===== DATA PROVIDED

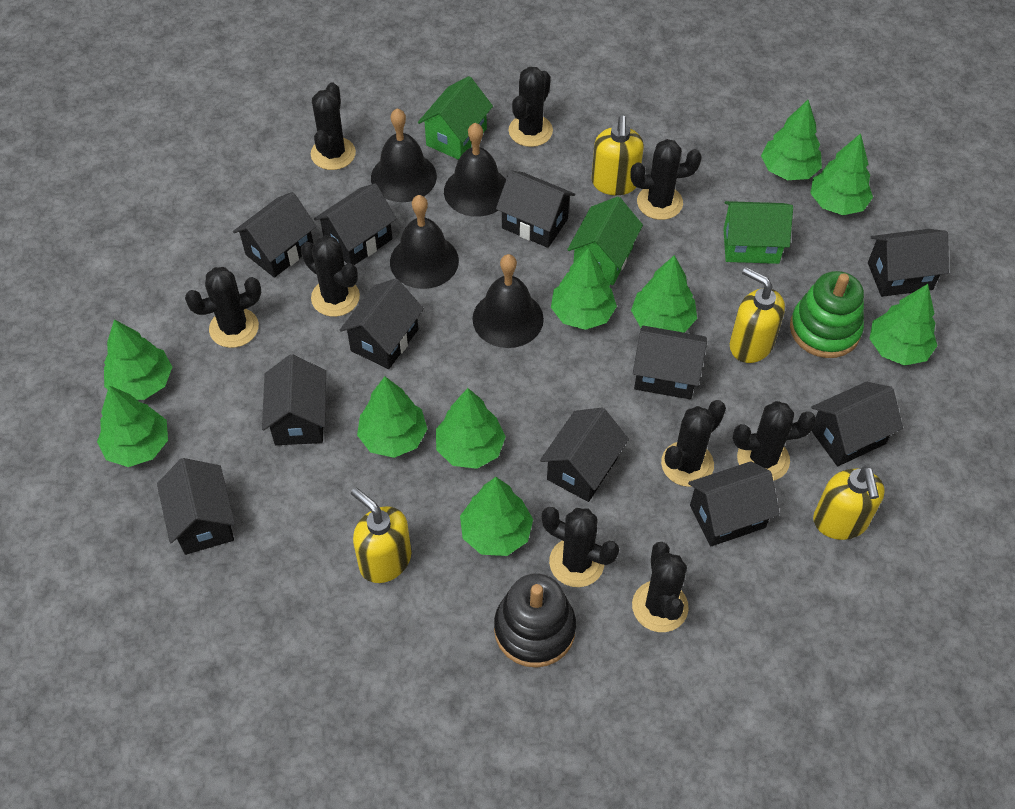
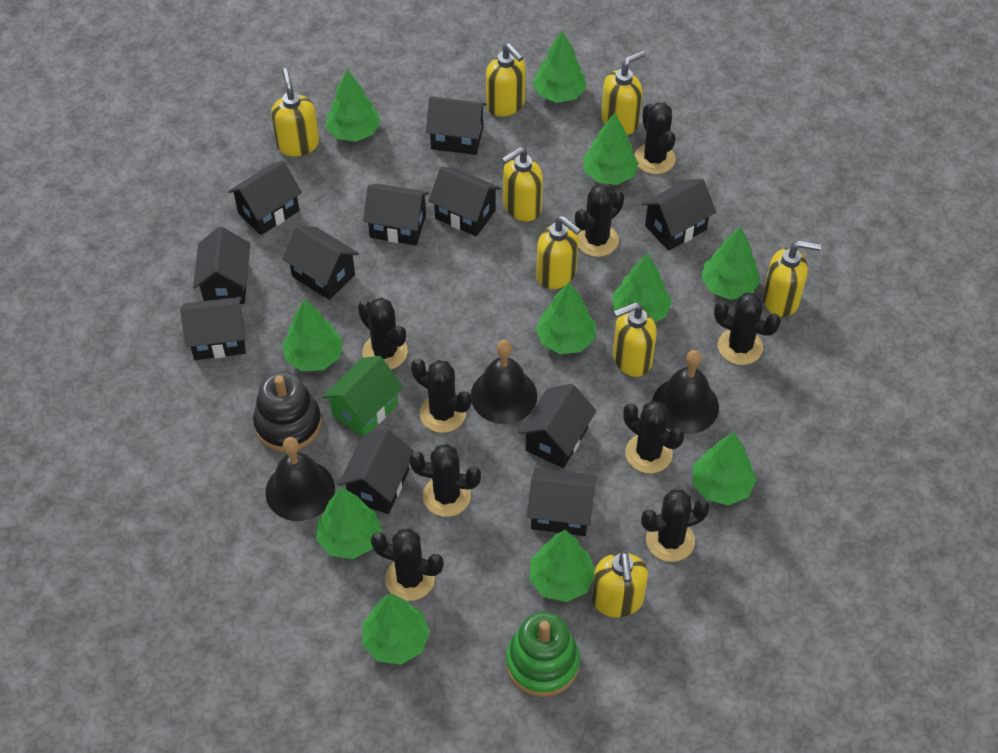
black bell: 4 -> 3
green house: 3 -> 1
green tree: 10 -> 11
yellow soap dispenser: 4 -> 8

==========

• DESCRIPTION OF THE TASK
Before writing out the material above, please remove its pictures; everything else stays exact.

• EXERCISE ANSWER
black bell: 4 -> 3
green house: 3 -> 1
green tree: 10 -> 11
yellow soap dispenser: 4 -> 8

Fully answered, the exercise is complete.